* **EXERCISE BRIEF**: Copy out the entries below, beginning with the line that contains "mechanics (1309, 1869)" and continuing through the line that contains "mule [58, 273]", both ends included. Reproduce each line without any change.

-- begin EXCERPTED DATA --

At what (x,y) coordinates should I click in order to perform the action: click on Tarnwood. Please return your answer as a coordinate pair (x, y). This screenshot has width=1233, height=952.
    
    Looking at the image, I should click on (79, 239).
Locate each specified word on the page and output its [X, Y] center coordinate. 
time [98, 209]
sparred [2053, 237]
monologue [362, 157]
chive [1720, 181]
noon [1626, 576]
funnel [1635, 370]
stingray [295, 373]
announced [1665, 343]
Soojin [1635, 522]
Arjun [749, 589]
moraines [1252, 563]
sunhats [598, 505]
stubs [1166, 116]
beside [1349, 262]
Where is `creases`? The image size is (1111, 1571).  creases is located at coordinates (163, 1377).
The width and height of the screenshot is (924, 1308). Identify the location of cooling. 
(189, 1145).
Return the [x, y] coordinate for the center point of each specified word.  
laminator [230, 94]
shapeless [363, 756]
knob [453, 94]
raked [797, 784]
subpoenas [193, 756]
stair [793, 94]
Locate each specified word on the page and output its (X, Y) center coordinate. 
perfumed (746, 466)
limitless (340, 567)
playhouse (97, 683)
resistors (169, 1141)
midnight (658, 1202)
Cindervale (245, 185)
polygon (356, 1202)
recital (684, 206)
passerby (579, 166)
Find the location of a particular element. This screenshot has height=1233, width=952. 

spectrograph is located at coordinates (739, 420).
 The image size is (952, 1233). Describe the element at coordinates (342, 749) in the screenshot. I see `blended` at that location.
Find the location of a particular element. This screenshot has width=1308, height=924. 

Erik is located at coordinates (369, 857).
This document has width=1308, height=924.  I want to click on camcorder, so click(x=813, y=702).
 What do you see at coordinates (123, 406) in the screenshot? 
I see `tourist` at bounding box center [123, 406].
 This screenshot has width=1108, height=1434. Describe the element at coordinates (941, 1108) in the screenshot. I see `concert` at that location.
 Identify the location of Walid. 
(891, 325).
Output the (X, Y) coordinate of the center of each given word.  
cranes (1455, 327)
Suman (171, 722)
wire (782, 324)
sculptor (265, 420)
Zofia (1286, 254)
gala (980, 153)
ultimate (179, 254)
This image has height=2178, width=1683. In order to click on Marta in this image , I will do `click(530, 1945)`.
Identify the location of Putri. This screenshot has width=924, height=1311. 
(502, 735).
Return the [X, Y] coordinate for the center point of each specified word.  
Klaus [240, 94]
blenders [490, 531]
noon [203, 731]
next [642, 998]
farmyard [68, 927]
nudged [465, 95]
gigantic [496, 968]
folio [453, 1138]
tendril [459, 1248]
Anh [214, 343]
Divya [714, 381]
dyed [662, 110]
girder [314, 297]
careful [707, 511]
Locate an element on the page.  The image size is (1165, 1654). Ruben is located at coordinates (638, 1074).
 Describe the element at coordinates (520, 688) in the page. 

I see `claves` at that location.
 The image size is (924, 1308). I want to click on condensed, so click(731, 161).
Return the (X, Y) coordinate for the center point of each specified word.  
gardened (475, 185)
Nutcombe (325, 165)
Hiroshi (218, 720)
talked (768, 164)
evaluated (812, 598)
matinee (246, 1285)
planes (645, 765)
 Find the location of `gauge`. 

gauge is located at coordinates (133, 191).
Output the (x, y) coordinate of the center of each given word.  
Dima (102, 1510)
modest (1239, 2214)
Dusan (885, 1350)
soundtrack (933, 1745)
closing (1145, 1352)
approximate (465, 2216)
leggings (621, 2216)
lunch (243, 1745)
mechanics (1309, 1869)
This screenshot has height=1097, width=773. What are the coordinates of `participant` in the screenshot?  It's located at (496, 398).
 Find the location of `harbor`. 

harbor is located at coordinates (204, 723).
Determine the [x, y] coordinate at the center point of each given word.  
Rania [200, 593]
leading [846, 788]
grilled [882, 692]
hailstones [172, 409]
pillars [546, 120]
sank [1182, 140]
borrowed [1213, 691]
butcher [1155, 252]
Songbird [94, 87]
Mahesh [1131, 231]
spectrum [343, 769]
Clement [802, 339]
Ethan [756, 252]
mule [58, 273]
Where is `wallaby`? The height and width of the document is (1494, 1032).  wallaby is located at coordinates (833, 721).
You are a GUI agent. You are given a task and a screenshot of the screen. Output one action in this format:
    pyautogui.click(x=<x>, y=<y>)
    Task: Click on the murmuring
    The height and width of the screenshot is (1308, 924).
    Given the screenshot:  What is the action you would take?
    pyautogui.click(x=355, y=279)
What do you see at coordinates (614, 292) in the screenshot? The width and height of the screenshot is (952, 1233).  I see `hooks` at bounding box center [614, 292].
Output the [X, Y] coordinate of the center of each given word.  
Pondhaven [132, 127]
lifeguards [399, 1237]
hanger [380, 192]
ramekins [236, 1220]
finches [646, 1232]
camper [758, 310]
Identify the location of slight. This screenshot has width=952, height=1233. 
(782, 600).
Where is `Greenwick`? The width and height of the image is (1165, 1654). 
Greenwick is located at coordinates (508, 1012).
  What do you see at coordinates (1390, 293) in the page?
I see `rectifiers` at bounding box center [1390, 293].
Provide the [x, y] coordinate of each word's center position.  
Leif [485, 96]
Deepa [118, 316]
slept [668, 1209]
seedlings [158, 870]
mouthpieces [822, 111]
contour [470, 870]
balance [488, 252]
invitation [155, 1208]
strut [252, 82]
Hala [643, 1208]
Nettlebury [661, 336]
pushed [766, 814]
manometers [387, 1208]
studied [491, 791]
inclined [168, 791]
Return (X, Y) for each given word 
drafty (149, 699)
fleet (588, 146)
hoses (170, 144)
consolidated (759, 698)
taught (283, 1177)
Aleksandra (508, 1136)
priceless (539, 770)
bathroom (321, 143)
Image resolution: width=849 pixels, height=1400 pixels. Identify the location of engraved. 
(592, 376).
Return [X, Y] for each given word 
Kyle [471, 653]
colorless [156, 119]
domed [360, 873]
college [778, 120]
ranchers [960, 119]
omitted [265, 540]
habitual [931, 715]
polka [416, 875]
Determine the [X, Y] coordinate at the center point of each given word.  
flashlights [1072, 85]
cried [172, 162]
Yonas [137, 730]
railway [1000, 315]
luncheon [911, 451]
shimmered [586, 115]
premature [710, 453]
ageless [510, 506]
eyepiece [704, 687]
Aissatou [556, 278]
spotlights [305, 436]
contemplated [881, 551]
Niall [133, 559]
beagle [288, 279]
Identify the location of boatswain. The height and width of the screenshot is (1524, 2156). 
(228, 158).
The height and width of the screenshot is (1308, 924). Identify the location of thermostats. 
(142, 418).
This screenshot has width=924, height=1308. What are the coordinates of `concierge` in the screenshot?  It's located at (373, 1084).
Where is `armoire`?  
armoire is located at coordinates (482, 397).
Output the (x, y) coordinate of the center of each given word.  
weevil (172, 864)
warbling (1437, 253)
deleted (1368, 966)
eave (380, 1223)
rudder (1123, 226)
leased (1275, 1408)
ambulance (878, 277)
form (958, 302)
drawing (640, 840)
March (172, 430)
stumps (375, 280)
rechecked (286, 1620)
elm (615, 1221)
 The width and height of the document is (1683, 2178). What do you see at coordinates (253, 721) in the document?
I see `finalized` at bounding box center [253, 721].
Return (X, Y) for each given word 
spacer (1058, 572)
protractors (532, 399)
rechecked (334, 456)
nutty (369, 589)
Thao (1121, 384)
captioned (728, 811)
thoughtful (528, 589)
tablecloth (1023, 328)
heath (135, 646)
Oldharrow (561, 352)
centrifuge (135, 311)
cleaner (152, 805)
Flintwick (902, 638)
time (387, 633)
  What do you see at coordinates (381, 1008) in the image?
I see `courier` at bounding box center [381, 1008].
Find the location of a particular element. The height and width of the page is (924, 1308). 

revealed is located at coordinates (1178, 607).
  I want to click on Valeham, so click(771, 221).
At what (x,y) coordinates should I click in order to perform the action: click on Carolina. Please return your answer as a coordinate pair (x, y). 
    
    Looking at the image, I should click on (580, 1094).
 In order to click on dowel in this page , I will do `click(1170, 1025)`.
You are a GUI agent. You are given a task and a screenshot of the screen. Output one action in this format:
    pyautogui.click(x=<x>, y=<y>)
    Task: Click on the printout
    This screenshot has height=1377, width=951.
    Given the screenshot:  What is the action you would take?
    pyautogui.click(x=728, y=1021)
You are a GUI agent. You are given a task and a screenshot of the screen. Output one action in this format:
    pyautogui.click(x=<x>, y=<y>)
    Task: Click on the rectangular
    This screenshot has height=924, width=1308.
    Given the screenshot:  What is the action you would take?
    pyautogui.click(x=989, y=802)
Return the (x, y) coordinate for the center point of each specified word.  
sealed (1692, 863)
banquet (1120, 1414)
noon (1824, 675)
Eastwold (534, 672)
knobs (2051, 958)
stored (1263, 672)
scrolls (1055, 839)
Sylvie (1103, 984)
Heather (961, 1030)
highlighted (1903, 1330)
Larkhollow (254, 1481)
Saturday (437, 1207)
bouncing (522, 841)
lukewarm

-- end EXCERPTED DATA --

* **ANSWER FOR THE TASK**:
mechanics (1309, 1869)
This screenshot has height=1097, width=773. What are the coordinates of `participant` in the screenshot?  It's located at (496, 398).
 Find the location of `harbor`. 

harbor is located at coordinates (204, 723).
Determine the [x, y] coordinate at the center point of each given word.  
Rania [200, 593]
leading [846, 788]
grilled [882, 692]
hailstones [172, 409]
pillars [546, 120]
sank [1182, 140]
borrowed [1213, 691]
butcher [1155, 252]
Songbird [94, 87]
Mahesh [1131, 231]
spectrum [343, 769]
Clement [802, 339]
Ethan [756, 252]
mule [58, 273]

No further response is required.